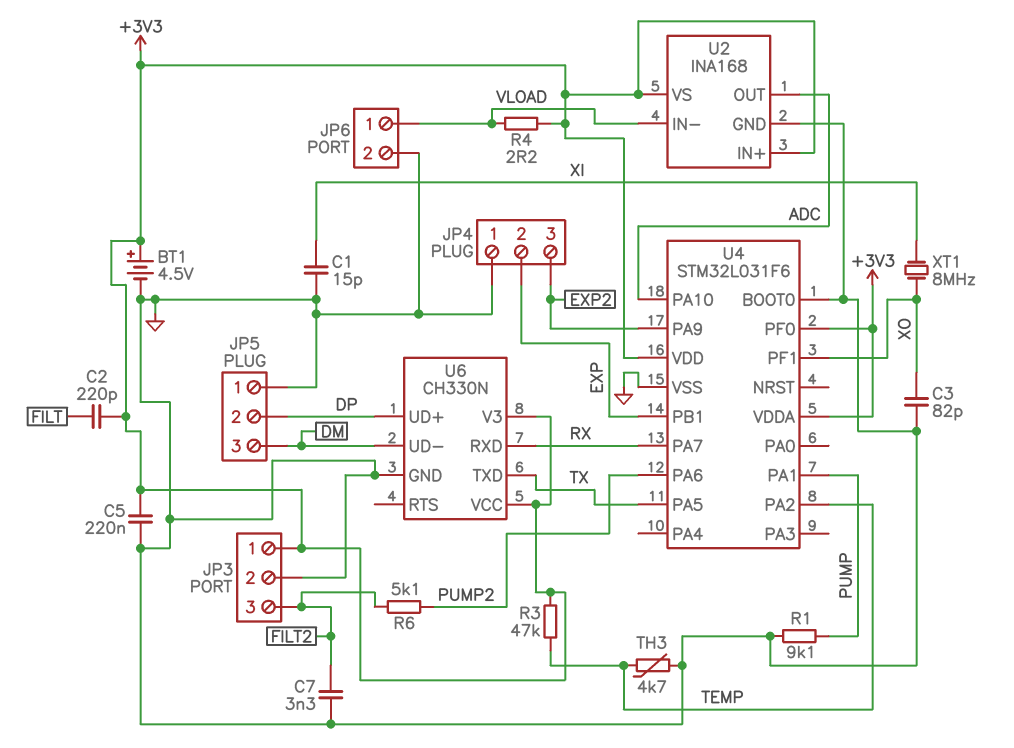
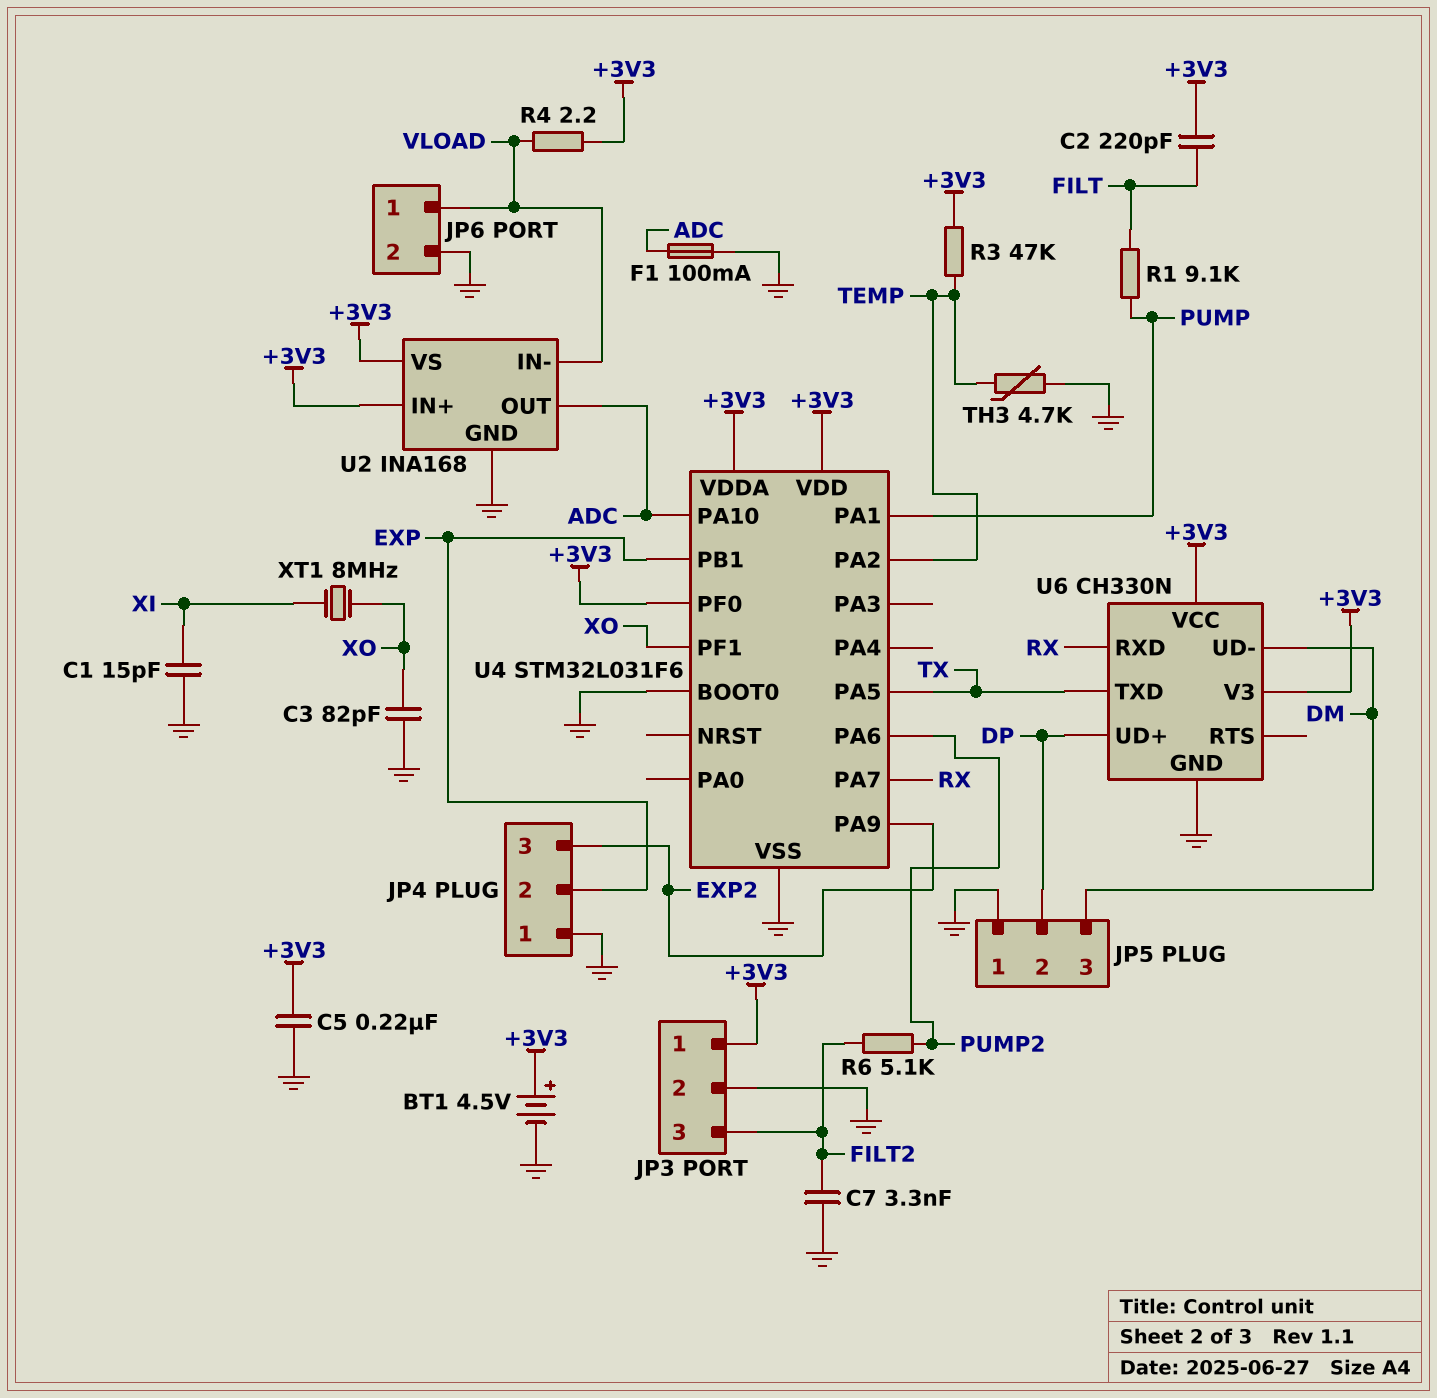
F1: none -> 100mA (ADC, GND)
R1: 9.1k (GND, PUMP) -> 9.1k (FILT, PUMP)

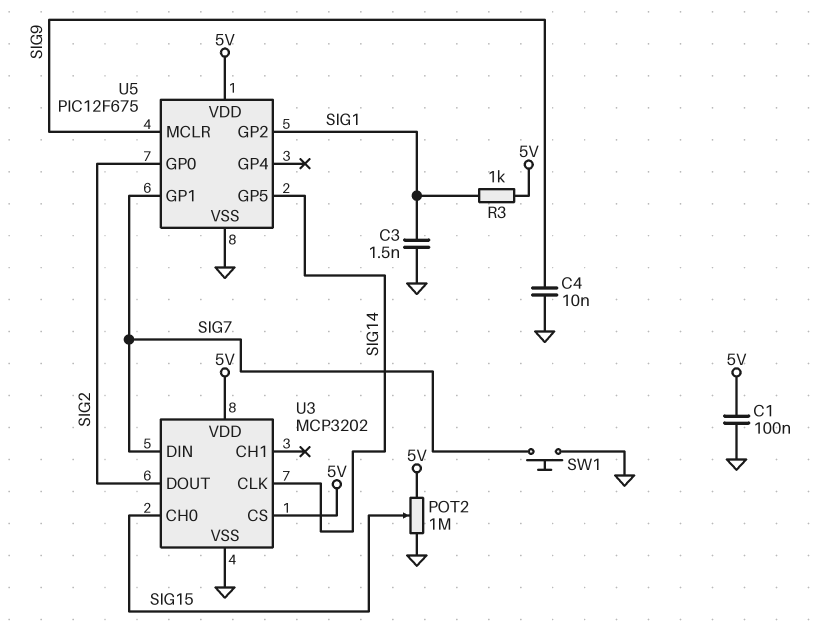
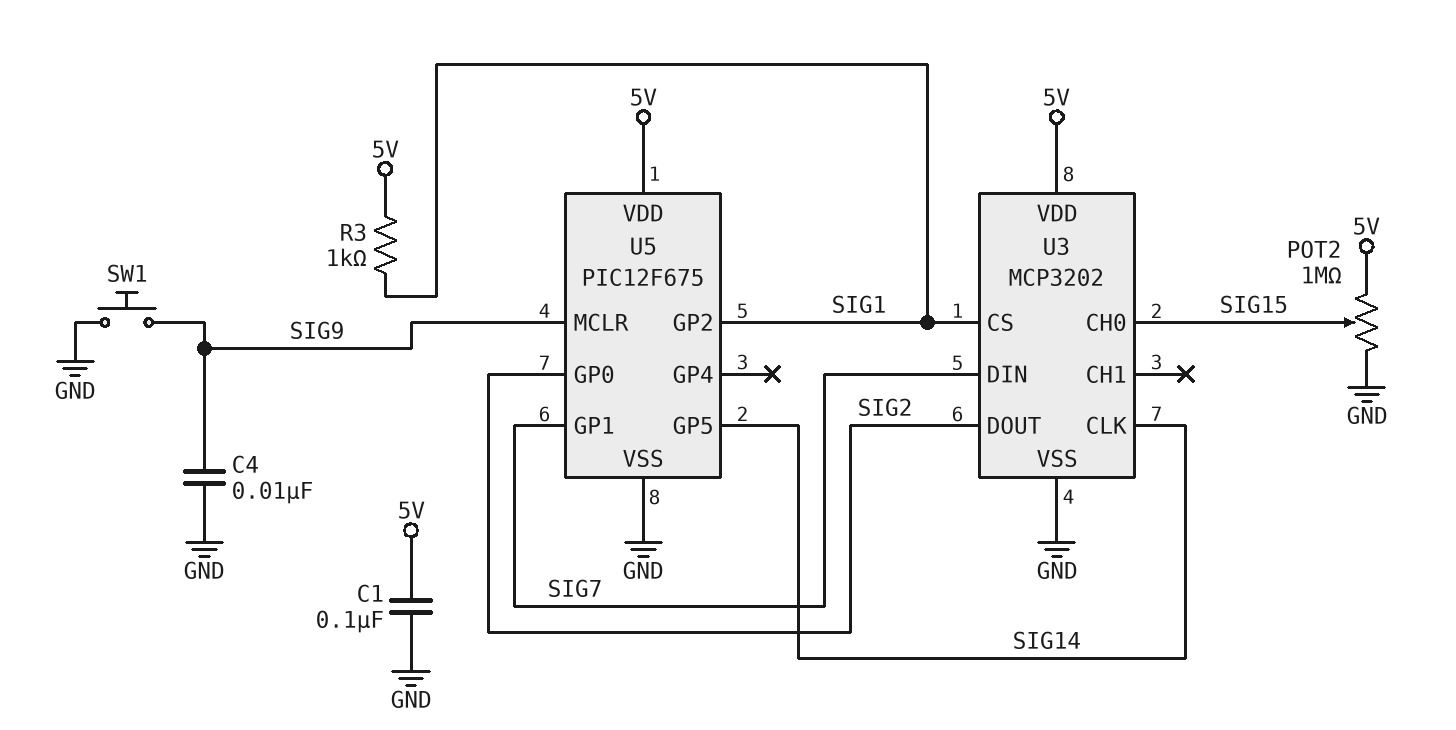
C3: 1.5nF (GND, SIG1) -> none
SW1: button (GND, SIG7) -> button (GND, SIG9)
U3 pin CS: 5V -> SIG1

Work instructions
In the data above, tally the lines holding "none" and answer with the figure only.

Result
2